[RECORDS FOR THE EXERCISE — start]

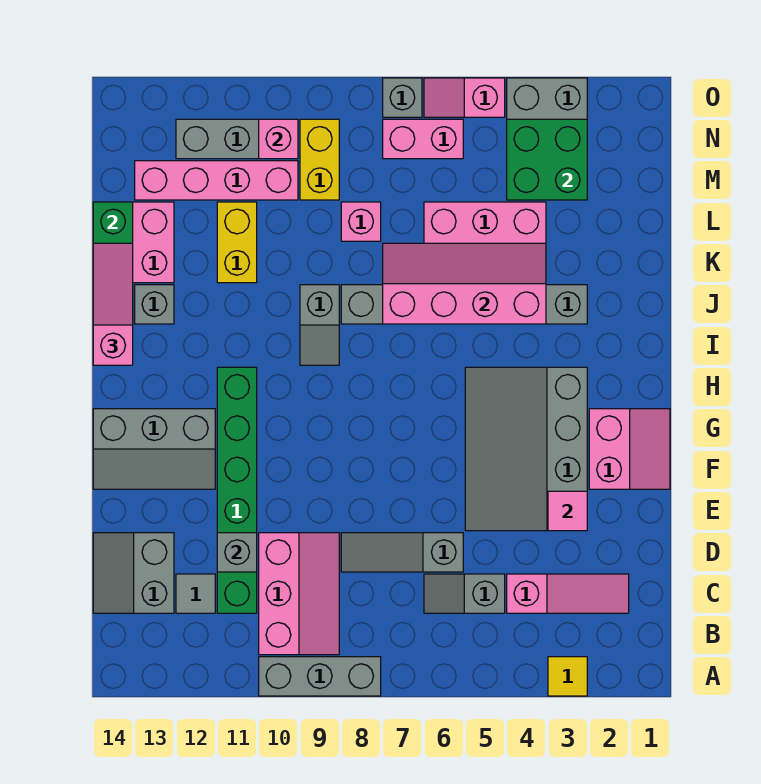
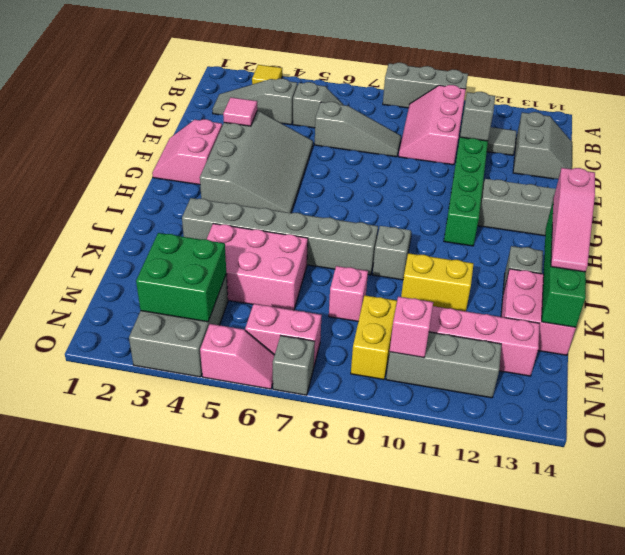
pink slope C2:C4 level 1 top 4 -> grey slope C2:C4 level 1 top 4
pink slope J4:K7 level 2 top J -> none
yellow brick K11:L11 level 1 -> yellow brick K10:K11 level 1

[RECORDS FOR THE EXERCISE — finish]
[RECORDS FOR THE EXERCISE — start]

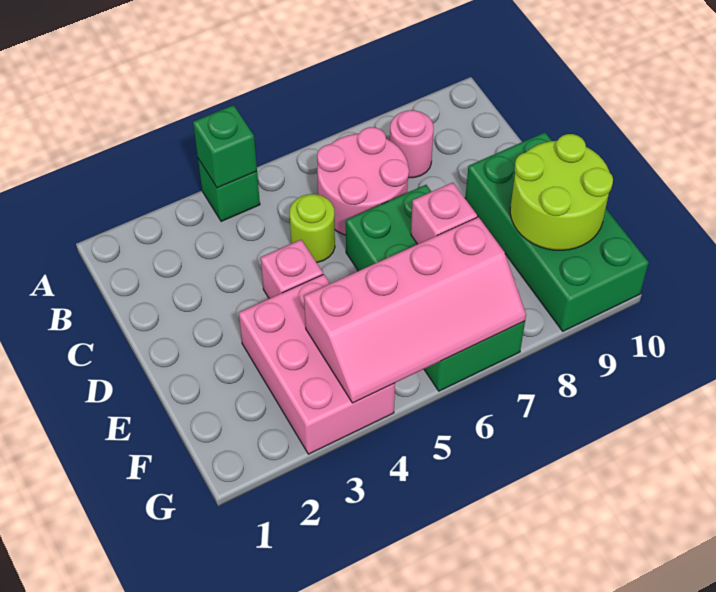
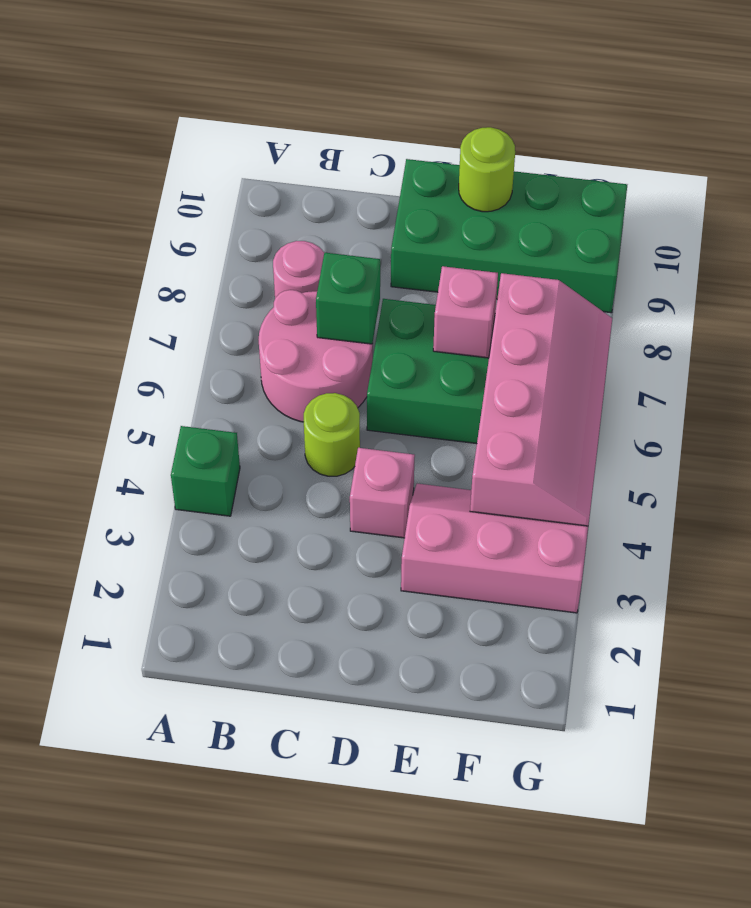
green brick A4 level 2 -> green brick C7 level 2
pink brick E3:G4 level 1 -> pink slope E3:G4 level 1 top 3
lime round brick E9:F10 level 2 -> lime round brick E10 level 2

[RECORDS FOR THE EXERCISE — finish]
[RECORDS FOR THE EXERCISE — start]

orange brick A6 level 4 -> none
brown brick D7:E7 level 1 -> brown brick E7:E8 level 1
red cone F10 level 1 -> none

[RECORDS FOR THE EXERCISE — finish]

BRIEF
In the records above, the line with "pink slope C2:C4" marks the start and the line with "yellow brick K11:L11" marks the end; copy that stretch exactly, both lines included, and nothing else.

SOLUTION BELOW
pink slope C2:C4 level 1 top 4 -> grey slope C2:C4 level 1 top 4
pink slope J4:K7 level 2 top J -> none
yellow brick K11:L11 level 1 -> yellow brick K10:K11 level 1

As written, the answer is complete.